_INSTRUCTION_
Please give only the number of lines below that contain the string "front". Case counts.

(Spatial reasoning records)
* Start *
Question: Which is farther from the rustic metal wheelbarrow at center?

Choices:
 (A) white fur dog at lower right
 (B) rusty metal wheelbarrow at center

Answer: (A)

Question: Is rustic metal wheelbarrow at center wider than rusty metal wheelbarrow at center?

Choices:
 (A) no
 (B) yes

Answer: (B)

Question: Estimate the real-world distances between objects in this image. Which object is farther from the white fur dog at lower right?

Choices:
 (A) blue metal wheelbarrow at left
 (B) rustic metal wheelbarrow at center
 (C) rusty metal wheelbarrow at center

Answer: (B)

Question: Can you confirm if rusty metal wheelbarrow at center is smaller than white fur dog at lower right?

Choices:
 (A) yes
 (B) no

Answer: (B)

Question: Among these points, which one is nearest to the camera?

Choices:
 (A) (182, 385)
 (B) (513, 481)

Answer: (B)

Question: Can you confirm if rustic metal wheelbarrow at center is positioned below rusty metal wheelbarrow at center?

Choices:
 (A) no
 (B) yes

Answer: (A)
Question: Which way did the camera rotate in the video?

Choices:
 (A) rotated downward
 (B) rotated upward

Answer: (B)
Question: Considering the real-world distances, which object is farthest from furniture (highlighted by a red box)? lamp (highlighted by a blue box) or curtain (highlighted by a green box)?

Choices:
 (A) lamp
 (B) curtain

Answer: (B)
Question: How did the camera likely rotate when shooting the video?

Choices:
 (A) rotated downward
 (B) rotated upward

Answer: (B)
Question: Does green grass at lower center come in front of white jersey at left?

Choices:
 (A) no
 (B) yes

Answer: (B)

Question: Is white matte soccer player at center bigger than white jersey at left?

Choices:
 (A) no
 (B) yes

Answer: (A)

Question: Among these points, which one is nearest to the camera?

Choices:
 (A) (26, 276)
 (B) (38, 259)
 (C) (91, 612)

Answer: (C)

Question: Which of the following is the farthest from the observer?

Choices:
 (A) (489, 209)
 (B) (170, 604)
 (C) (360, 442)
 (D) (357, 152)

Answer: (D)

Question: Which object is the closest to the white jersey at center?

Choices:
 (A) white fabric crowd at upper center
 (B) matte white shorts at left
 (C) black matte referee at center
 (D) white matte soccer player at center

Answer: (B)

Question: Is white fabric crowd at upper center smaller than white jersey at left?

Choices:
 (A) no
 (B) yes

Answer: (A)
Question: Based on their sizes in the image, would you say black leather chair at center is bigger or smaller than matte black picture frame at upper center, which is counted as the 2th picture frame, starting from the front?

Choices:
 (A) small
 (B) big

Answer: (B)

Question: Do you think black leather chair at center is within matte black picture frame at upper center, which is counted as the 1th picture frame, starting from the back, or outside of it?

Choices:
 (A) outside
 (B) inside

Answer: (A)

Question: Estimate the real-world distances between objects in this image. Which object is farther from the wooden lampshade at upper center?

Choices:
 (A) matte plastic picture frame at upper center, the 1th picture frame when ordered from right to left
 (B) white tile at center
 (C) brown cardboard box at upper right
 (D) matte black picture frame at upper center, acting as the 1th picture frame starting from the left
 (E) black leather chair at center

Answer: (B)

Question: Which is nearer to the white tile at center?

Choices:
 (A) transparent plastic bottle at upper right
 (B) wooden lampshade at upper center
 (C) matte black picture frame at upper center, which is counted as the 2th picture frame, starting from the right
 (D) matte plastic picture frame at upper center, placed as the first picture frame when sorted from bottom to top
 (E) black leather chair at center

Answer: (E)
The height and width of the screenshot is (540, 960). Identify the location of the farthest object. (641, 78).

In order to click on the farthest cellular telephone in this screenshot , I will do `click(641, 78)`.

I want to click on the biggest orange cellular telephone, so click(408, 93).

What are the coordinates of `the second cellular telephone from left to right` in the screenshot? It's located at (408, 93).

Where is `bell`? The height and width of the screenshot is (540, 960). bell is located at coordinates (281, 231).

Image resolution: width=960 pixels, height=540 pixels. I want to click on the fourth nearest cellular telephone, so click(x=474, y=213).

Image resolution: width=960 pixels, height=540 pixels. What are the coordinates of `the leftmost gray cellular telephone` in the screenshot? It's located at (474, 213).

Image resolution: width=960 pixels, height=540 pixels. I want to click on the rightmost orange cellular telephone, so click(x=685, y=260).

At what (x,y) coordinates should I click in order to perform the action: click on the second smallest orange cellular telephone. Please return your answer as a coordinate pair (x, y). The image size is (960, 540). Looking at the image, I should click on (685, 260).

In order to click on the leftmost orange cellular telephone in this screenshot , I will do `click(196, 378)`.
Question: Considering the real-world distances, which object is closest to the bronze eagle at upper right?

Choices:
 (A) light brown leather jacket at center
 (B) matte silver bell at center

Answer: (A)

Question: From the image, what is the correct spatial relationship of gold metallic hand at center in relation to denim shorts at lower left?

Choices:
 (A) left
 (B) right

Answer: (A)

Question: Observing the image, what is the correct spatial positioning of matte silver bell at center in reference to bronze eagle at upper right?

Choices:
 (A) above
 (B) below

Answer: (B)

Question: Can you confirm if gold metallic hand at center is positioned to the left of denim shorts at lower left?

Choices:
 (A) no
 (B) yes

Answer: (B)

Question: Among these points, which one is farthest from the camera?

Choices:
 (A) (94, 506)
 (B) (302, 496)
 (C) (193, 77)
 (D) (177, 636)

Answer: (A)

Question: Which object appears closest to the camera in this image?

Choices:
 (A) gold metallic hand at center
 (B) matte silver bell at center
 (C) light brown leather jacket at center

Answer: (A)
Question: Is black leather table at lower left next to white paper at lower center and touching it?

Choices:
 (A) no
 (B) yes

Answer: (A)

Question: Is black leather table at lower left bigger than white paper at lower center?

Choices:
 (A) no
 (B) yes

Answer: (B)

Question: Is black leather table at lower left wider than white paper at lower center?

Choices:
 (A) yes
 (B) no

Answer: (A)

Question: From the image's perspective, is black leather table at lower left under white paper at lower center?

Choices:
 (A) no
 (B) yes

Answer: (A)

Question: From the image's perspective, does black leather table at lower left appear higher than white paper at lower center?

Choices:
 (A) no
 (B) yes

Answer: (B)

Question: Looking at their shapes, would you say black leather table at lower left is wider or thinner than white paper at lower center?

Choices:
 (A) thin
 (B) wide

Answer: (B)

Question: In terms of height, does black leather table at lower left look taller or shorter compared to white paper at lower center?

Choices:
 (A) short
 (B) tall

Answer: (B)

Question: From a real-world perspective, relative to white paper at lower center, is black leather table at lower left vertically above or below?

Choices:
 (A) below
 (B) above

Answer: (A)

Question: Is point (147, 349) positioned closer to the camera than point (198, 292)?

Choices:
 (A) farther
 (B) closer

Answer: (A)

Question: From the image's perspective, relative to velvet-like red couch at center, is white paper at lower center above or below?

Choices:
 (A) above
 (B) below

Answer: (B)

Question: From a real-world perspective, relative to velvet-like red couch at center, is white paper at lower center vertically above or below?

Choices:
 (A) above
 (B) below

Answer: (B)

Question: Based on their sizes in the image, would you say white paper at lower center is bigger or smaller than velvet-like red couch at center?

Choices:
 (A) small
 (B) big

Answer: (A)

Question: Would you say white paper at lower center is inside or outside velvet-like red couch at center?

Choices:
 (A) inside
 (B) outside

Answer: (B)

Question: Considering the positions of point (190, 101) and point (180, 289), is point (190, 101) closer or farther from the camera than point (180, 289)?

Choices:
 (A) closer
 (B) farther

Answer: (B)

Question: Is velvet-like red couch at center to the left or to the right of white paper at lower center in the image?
* End *
_FINISHED EXERCISE_
2